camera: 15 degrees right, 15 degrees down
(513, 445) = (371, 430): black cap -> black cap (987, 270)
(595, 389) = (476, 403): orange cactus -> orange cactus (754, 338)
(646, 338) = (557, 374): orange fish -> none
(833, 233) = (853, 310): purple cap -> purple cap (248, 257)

# # # #

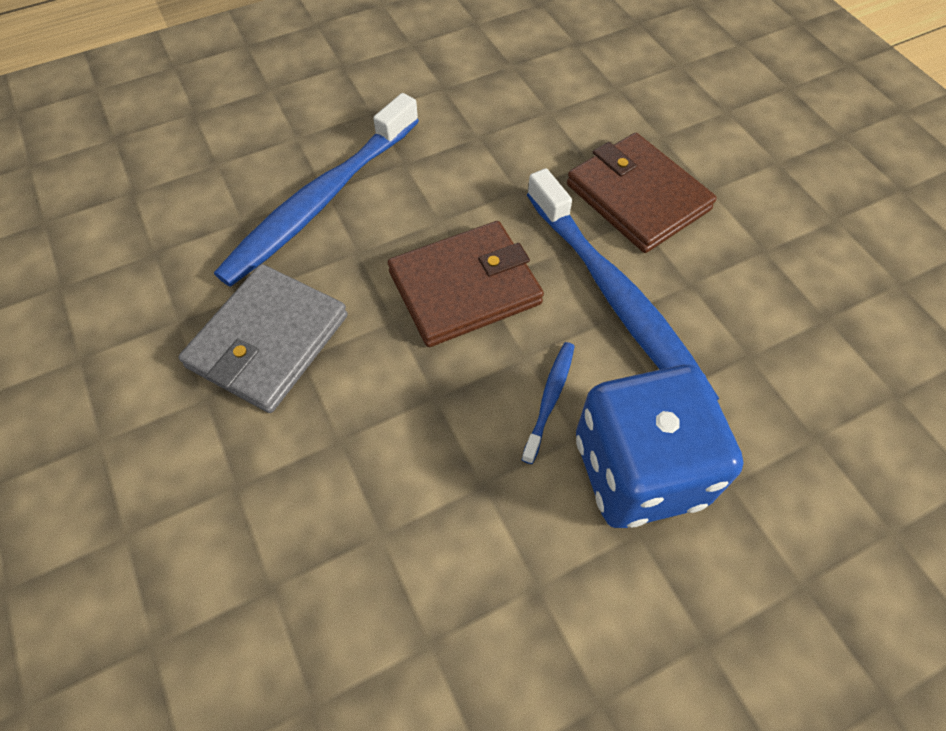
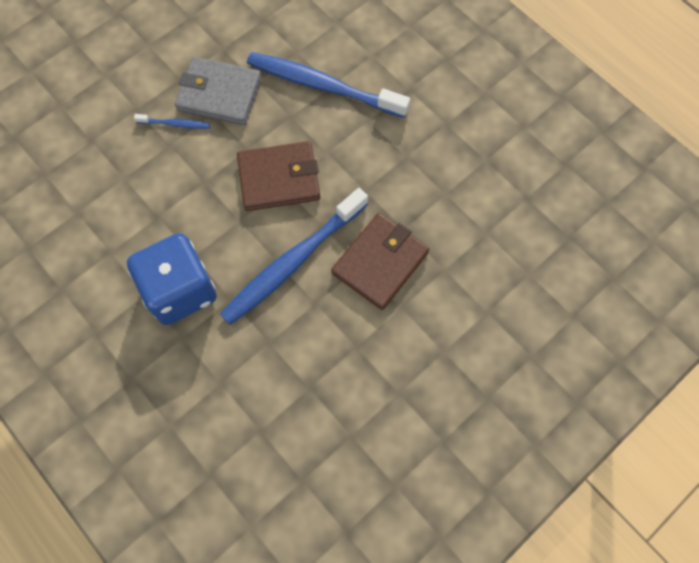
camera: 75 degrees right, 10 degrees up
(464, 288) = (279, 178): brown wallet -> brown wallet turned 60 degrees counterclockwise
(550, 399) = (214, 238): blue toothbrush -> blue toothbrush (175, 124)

# # # #

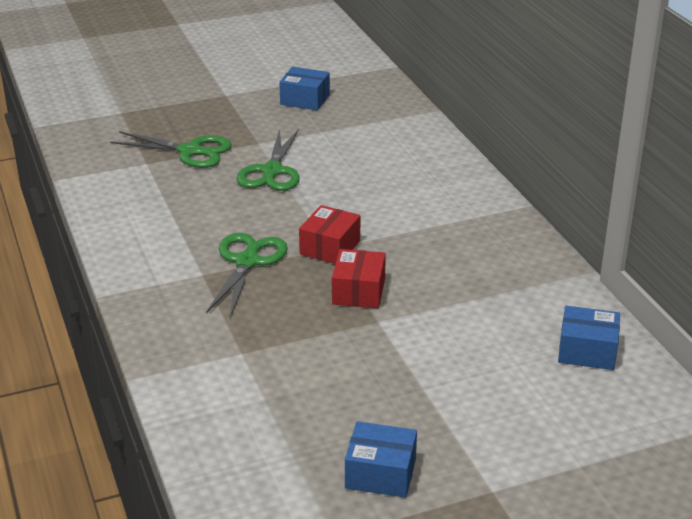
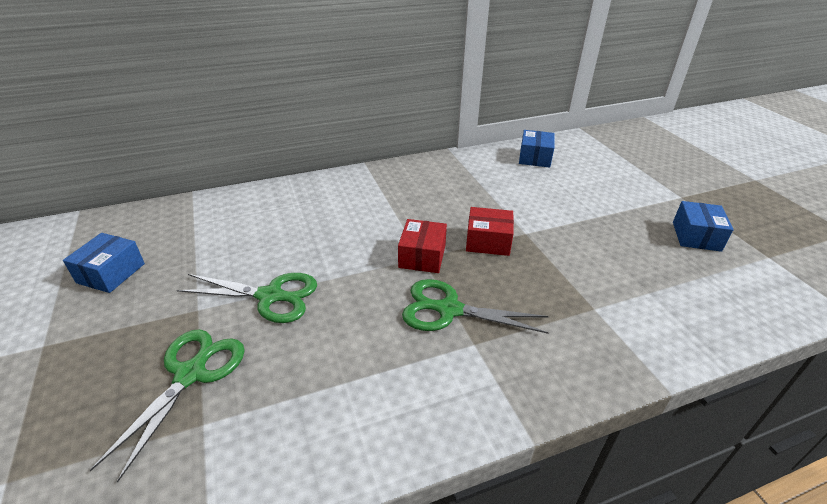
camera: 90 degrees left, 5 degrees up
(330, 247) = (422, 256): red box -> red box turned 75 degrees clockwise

# # # #

The stretch of entries above that starts with the line containing "camera: 15 degrees right, 15 degrees down" and goes on through the line containing "(833, 233) = (853, 310): purple" is to be transcribed exactly, and no other line is to be transcribed.

camera: 15 degrees right, 15 degrees down
(513, 445) = (371, 430): black cap -> black cap (987, 270)
(595, 389) = (476, 403): orange cactus -> orange cactus (754, 338)
(646, 338) = (557, 374): orange fish -> none
(833, 233) = (853, 310): purple cap -> purple cap (248, 257)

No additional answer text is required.